Go line by line through the entries below and copy those containing the string "truck".

━━━━

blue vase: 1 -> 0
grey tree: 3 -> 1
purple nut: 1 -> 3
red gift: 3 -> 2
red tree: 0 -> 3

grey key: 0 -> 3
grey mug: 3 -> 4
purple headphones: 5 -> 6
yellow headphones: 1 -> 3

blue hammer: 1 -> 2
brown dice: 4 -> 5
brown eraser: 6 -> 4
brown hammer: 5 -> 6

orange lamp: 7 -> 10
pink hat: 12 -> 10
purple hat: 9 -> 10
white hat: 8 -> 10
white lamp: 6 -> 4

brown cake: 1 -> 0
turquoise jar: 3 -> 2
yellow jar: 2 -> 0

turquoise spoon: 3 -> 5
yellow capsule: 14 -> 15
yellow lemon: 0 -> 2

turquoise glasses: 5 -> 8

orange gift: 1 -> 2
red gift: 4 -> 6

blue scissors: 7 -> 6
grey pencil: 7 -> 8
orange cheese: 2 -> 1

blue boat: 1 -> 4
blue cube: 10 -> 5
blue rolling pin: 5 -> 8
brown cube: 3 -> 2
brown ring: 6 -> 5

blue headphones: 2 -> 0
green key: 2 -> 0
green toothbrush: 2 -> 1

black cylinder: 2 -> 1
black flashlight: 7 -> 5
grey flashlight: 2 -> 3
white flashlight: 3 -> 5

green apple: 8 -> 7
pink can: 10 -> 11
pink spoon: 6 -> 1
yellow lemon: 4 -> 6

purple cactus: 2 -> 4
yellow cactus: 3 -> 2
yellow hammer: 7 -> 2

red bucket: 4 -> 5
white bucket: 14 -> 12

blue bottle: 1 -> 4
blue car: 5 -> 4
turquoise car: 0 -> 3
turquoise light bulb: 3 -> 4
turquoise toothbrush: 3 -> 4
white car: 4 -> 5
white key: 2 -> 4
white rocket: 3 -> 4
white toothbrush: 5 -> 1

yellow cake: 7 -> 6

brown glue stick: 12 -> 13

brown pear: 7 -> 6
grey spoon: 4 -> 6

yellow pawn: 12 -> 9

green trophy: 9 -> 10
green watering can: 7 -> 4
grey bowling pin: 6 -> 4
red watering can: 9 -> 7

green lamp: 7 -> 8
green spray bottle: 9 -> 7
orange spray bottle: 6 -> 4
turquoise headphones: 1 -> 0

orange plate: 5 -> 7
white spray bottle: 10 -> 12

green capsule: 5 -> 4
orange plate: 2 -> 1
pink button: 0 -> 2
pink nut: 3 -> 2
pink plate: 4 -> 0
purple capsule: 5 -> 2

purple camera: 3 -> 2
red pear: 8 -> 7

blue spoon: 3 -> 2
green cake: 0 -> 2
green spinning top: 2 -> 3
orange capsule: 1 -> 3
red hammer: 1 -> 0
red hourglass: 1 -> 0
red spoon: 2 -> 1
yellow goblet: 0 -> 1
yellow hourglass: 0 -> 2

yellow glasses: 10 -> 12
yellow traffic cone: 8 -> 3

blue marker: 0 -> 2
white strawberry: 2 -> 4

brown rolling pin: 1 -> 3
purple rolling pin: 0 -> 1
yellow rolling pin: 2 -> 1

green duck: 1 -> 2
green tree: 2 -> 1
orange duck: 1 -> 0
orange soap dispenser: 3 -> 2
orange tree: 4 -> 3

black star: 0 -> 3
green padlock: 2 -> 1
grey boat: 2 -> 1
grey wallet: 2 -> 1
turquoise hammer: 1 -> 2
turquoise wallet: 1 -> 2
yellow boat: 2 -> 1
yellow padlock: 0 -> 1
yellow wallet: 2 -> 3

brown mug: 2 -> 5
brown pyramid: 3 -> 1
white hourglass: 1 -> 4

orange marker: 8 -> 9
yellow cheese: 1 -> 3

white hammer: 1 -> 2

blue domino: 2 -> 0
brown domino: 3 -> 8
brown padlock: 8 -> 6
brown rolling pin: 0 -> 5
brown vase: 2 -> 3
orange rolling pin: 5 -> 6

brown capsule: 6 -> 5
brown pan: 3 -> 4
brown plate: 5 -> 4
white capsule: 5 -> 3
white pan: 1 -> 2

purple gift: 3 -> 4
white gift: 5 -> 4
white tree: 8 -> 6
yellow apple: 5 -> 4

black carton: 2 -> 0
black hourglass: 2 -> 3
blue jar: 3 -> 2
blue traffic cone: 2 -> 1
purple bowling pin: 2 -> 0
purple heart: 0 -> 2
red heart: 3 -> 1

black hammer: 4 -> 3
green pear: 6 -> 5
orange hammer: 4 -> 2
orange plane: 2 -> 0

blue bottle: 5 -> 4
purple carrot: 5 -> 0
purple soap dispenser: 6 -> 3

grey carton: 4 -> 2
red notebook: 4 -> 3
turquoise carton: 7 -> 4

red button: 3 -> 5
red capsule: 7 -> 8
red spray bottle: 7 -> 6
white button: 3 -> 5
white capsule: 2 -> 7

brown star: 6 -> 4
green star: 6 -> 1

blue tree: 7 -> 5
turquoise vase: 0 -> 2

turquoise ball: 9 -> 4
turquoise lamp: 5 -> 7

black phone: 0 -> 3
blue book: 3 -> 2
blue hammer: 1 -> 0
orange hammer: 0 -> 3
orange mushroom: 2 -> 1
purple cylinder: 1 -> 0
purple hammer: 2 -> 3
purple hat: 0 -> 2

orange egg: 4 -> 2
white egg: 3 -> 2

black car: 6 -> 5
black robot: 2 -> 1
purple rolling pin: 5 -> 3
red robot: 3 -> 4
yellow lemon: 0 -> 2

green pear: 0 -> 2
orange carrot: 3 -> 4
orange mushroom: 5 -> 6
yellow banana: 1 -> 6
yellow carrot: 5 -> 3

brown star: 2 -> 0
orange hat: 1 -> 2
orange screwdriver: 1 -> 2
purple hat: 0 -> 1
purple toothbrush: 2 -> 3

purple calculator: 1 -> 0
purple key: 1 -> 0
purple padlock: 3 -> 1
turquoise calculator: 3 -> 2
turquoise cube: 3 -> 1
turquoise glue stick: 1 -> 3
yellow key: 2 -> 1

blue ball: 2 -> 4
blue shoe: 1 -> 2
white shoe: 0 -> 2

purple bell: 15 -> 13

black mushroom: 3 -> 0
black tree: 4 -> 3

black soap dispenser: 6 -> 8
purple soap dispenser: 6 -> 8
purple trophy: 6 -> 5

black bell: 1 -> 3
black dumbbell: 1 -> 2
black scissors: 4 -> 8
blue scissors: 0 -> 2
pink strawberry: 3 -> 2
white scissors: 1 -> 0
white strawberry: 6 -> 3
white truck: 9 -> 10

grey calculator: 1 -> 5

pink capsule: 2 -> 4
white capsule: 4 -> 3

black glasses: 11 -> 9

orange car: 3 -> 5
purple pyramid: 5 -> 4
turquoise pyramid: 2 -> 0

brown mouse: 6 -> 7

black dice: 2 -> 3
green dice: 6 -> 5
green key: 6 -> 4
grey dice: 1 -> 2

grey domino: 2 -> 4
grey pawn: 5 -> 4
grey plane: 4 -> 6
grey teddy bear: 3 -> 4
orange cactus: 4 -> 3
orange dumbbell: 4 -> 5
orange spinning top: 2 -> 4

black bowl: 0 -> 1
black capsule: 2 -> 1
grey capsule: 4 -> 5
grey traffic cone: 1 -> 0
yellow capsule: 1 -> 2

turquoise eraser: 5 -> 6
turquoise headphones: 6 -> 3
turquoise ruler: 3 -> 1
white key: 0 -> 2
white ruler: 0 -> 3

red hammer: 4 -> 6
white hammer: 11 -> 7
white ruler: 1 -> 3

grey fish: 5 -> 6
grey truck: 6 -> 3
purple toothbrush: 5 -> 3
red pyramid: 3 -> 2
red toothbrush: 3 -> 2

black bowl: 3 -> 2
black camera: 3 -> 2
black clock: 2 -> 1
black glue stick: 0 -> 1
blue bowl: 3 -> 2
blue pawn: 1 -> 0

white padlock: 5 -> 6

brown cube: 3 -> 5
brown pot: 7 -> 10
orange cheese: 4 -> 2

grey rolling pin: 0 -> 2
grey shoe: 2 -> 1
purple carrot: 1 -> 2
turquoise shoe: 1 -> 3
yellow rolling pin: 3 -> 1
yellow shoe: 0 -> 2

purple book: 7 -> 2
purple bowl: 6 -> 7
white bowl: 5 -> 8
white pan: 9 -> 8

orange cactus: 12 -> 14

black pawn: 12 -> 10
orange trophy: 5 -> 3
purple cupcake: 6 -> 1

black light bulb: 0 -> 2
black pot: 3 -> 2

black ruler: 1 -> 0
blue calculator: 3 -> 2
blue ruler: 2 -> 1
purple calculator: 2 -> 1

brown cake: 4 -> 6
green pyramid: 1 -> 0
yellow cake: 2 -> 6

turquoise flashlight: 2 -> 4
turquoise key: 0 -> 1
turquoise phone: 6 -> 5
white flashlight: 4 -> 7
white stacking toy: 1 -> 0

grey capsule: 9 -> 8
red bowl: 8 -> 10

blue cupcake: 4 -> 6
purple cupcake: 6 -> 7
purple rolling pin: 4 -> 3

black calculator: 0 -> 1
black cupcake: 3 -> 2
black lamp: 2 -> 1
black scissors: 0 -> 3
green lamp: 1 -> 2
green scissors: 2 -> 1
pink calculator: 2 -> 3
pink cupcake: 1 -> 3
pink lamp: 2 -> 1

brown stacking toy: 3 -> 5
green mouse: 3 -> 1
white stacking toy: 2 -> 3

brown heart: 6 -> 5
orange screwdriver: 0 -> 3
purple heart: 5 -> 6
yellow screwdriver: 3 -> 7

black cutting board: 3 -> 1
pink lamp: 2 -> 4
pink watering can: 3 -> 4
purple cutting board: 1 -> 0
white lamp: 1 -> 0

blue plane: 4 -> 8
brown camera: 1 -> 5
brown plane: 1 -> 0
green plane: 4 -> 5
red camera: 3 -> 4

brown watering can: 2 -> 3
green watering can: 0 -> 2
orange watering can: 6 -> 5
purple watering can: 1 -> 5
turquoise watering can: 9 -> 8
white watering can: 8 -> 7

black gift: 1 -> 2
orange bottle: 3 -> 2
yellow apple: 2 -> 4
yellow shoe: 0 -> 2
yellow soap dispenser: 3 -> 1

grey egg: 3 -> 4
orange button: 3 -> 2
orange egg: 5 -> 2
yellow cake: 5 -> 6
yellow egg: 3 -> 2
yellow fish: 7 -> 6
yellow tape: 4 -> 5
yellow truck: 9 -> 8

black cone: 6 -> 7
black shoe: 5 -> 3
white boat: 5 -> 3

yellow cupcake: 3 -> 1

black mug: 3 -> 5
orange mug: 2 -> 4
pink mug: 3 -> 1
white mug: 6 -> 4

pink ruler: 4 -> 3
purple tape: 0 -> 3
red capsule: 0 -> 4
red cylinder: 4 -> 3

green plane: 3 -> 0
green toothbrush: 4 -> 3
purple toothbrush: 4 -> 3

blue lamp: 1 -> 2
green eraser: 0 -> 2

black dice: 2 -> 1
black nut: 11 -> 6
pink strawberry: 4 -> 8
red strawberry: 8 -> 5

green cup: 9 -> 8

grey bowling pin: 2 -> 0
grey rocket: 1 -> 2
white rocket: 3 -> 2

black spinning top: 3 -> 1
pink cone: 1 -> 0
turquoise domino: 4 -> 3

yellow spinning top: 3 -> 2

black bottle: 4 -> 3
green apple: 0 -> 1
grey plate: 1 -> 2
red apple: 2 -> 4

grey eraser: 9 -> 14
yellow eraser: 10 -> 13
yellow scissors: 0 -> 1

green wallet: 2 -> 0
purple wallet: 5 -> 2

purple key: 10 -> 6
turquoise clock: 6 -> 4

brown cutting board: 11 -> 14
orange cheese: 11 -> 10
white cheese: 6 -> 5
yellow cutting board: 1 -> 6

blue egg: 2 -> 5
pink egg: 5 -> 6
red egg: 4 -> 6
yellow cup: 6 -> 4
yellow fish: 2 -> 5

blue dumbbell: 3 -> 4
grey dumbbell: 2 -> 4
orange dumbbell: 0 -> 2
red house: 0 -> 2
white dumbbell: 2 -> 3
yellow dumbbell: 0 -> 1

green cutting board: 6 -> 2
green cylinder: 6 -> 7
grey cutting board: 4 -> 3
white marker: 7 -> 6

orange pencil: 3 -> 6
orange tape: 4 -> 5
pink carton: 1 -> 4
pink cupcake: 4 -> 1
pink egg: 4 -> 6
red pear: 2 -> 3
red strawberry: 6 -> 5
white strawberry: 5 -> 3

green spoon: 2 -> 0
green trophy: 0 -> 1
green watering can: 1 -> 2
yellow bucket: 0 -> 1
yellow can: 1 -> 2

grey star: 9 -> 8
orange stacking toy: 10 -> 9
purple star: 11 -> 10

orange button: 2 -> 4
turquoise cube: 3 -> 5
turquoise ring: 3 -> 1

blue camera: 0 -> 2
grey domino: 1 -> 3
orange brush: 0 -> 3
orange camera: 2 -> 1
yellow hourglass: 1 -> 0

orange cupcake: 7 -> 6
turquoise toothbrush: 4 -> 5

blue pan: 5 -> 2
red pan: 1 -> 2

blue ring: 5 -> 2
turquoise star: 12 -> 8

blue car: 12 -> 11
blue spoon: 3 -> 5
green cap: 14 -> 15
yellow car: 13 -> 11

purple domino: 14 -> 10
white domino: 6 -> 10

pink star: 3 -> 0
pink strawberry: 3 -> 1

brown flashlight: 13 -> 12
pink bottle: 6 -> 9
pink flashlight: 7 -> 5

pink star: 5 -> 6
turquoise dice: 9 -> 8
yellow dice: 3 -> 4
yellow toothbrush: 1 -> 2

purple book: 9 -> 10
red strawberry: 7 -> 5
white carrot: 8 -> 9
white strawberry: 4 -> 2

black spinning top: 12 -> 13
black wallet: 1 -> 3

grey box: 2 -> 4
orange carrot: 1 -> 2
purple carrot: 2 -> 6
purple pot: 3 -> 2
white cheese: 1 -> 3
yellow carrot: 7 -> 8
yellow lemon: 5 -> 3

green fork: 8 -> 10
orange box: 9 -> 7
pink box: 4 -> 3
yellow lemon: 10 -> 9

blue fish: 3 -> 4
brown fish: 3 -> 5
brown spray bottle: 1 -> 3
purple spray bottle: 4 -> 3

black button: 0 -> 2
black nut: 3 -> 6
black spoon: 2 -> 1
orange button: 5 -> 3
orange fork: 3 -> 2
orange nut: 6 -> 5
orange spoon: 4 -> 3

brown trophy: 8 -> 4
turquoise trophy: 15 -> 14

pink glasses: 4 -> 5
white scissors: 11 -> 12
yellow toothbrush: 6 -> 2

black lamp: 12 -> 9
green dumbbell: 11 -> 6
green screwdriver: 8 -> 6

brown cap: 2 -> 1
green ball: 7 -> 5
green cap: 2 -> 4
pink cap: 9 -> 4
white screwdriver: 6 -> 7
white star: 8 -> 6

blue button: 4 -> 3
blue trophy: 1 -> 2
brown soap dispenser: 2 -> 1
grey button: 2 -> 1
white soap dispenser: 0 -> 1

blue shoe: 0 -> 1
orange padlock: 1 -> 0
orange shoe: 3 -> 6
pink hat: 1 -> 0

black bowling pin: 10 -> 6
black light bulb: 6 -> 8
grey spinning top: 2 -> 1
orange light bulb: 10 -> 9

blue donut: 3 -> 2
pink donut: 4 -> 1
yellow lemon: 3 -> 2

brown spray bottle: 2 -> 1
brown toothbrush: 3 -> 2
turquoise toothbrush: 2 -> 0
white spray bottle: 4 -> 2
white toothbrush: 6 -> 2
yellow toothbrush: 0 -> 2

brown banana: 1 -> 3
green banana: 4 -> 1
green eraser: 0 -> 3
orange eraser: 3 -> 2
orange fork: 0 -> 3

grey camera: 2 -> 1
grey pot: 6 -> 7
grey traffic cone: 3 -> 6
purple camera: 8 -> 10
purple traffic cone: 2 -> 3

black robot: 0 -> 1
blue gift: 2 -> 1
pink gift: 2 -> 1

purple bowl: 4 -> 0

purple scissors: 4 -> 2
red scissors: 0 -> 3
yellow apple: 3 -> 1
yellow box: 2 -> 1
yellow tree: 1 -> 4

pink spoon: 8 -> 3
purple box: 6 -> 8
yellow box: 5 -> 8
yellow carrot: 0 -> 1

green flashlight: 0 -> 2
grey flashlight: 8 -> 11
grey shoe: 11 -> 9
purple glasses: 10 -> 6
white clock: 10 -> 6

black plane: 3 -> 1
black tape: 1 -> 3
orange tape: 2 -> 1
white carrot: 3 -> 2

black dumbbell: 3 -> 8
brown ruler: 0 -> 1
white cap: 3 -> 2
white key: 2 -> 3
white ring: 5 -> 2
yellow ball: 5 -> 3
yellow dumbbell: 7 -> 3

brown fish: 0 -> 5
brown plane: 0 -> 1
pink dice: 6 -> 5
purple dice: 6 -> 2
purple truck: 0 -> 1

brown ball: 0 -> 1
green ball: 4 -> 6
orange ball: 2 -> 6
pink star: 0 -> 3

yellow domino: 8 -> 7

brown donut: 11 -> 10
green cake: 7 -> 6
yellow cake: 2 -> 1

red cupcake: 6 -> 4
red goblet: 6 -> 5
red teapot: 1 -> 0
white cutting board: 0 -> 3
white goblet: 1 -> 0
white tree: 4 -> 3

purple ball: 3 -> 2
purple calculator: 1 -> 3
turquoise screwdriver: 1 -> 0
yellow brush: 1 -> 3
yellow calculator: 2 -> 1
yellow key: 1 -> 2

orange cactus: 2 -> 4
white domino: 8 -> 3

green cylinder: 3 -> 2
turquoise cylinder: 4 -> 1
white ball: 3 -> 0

━━━━

Task answer →
white truck: 9 -> 10
grey truck: 6 -> 3
yellow truck: 9 -> 8
purple truck: 0 -> 1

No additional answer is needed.